■ **Exercise details**:
Copy the lines below exactly. No picture goes into the copy.

■ **Stored data**:

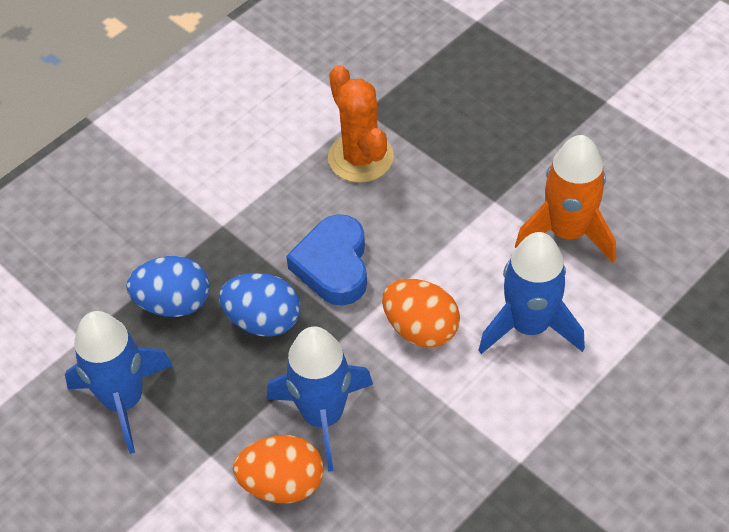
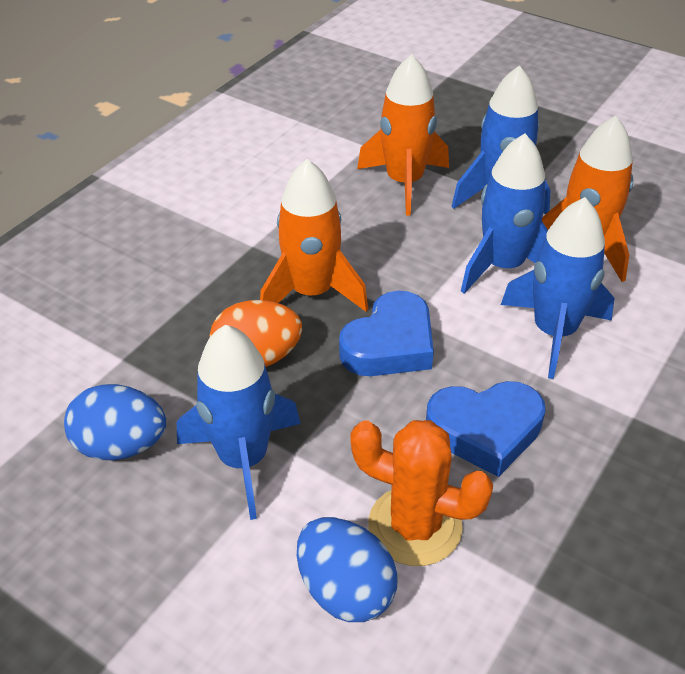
blue heart: 1 -> 2
blue rocket: 3 -> 4
orange egg: 2 -> 1
orange rocket: 1 -> 3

■ **Output**:
blue heart: 1 -> 2
blue rocket: 3 -> 4
orange egg: 2 -> 1
orange rocket: 1 -> 3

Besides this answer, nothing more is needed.